ACTION ITEM
For this exercise, write out the full listing that follows exactly and skip its pictures.

SUPPLIED RECORDS
■ ■ ■ ■ ■

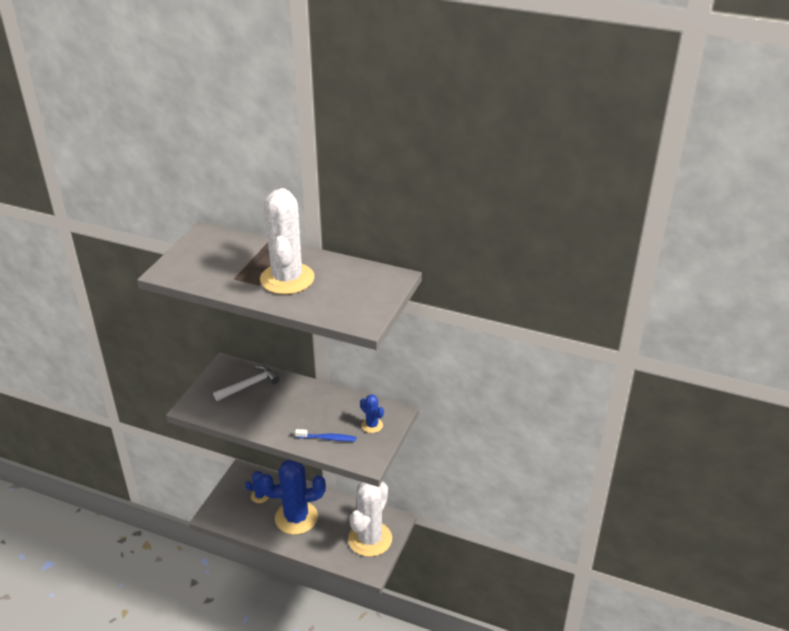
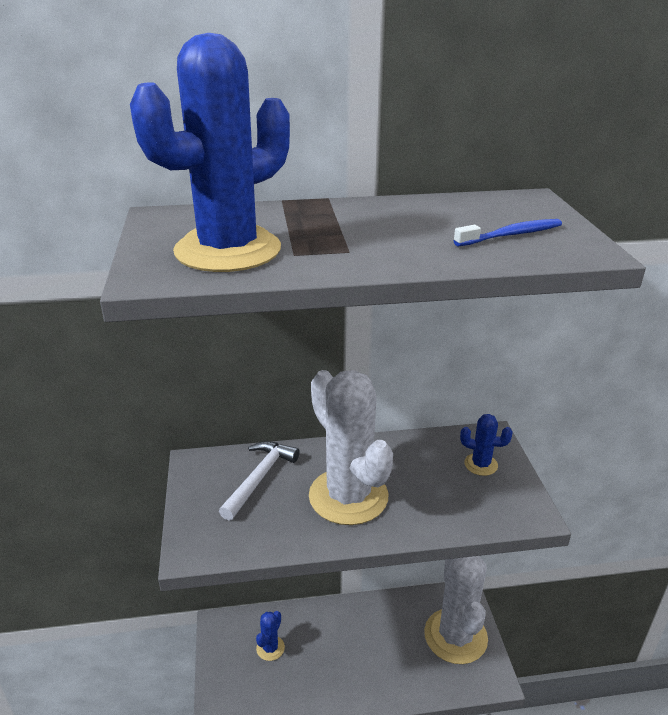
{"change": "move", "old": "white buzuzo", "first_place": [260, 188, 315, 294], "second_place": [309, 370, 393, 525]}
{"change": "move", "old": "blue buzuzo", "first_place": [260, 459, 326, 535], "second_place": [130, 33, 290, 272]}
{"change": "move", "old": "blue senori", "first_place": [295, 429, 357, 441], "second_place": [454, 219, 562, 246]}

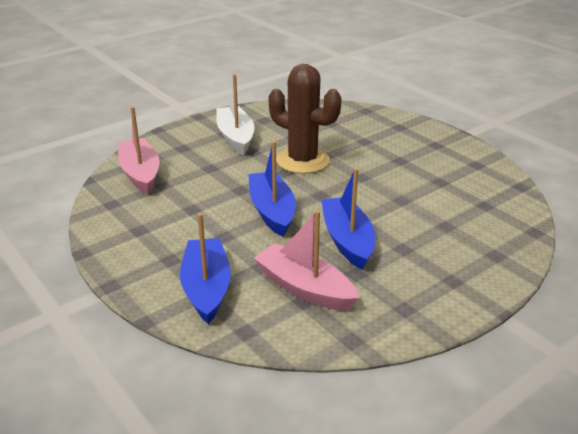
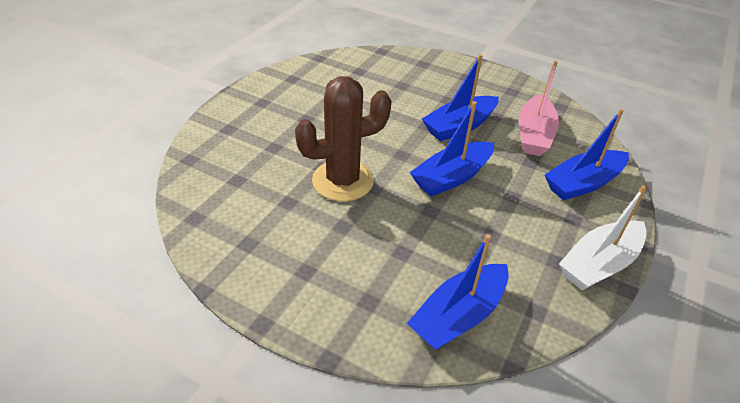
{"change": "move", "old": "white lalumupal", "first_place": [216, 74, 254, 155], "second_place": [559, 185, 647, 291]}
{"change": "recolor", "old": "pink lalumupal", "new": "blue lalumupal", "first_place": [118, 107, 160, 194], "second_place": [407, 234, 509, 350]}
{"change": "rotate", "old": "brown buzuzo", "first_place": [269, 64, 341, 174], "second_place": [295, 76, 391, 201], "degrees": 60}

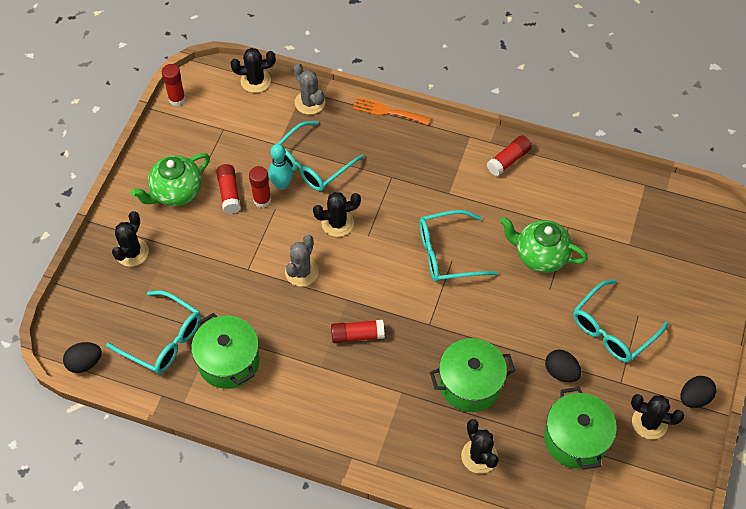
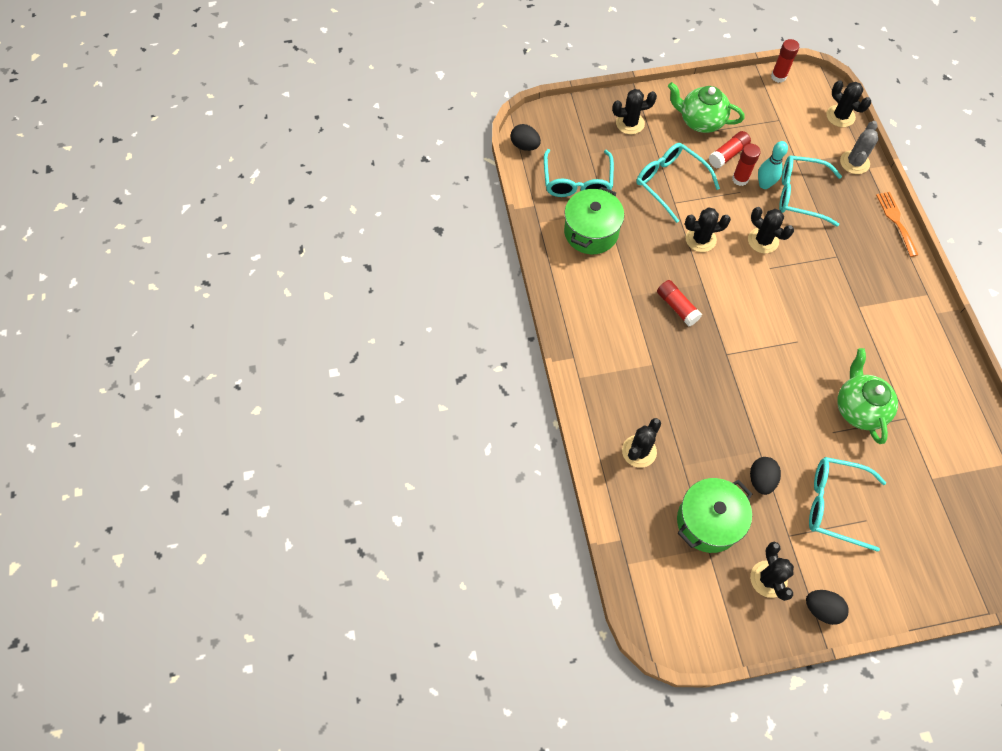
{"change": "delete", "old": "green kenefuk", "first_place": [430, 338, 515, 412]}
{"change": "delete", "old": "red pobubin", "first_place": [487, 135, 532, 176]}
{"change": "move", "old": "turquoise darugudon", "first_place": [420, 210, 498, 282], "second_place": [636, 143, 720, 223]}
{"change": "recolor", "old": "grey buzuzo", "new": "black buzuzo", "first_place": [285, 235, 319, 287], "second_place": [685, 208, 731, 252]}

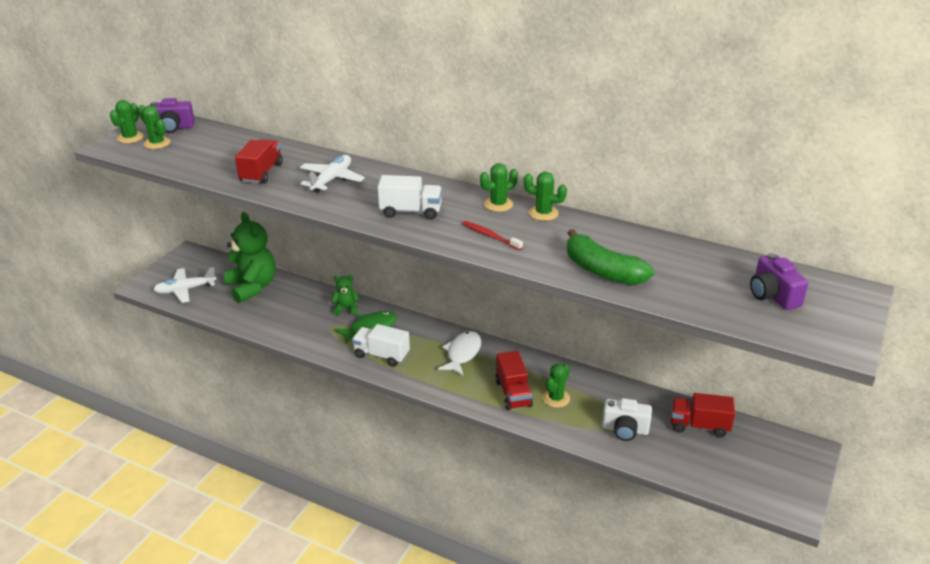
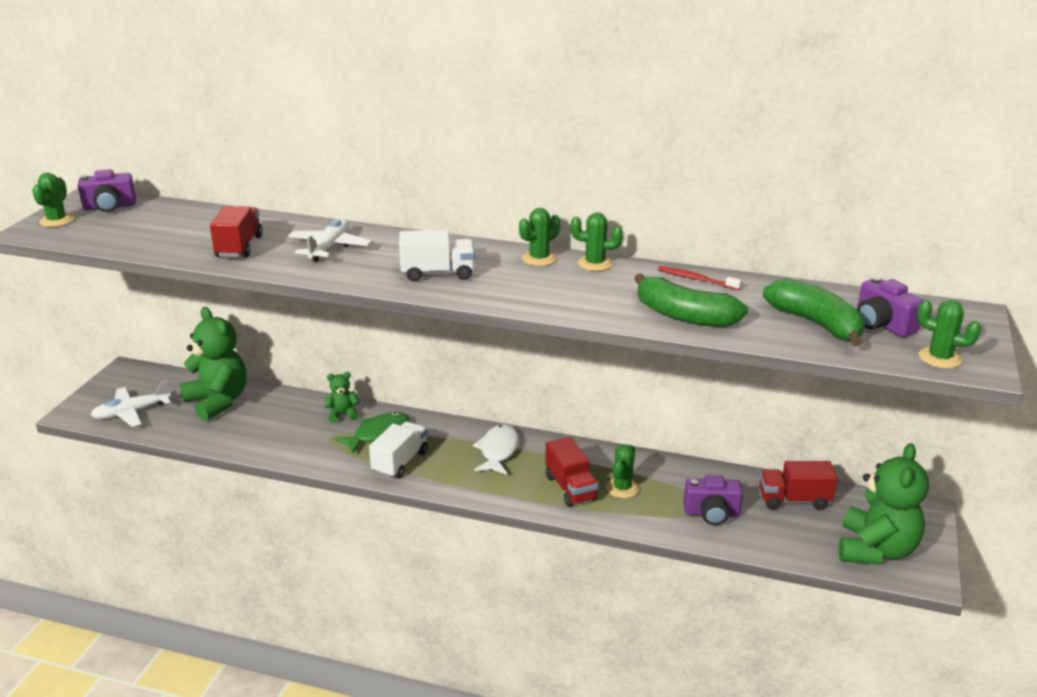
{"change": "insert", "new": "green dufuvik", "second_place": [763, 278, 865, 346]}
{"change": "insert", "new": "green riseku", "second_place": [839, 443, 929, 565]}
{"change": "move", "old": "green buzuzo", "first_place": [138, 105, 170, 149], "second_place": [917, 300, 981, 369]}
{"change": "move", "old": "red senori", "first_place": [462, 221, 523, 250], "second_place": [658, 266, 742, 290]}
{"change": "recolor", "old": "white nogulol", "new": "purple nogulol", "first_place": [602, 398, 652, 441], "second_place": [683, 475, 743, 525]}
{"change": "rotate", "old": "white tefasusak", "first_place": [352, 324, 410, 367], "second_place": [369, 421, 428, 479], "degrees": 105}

■ ■ ■ ■ ■

RESPONSE FOR THIS EXERCISE
{"change": "move", "old": "white buzuzo", "first_place": [260, 188, 315, 294], "second_place": [309, 370, 393, 525]}
{"change": "move", "old": "blue buzuzo", "first_place": [260, 459, 326, 535], "second_place": [130, 33, 290, 272]}
{"change": "move", "old": "blue senori", "first_place": [295, 429, 357, 441], "second_place": [454, 219, 562, 246]}

{"change": "move", "old": "white lalumupal", "first_place": [216, 74, 254, 155], "second_place": [559, 185, 647, 291]}
{"change": "recolor", "old": "pink lalumupal", "new": "blue lalumupal", "first_place": [118, 107, 160, 194], "second_place": [407, 234, 509, 350]}
{"change": "rotate", "old": "brown buzuzo", "first_place": [269, 64, 341, 174], "second_place": [295, 76, 391, 201], "degrees": 60}

{"change": "delete", "old": "green kenefuk", "first_place": [430, 338, 515, 412]}
{"change": "delete", "old": "red pobubin", "first_place": [487, 135, 532, 176]}
{"change": "move", "old": "turquoise darugudon", "first_place": [420, 210, 498, 282], "second_place": [636, 143, 720, 223]}
{"change": "recolor", "old": "grey buzuzo", "new": "black buzuzo", "first_place": [285, 235, 319, 287], "second_place": [685, 208, 731, 252]}

{"change": "insert", "new": "green dufuvik", "second_place": [763, 278, 865, 346]}
{"change": "insert", "new": "green riseku", "second_place": [839, 443, 929, 565]}
{"change": "move", "old": "green buzuzo", "first_place": [138, 105, 170, 149], "second_place": [917, 300, 981, 369]}
{"change": "move", "old": "red senori", "first_place": [462, 221, 523, 250], "second_place": [658, 266, 742, 290]}
{"change": "recolor", "old": "white nogulol", "new": "purple nogulol", "first_place": [602, 398, 652, 441], "second_place": [683, 475, 743, 525]}
{"change": "rotate", "old": "white tefasusak", "first_place": [352, 324, 410, 367], "second_place": [369, 421, 428, 479], "degrees": 105}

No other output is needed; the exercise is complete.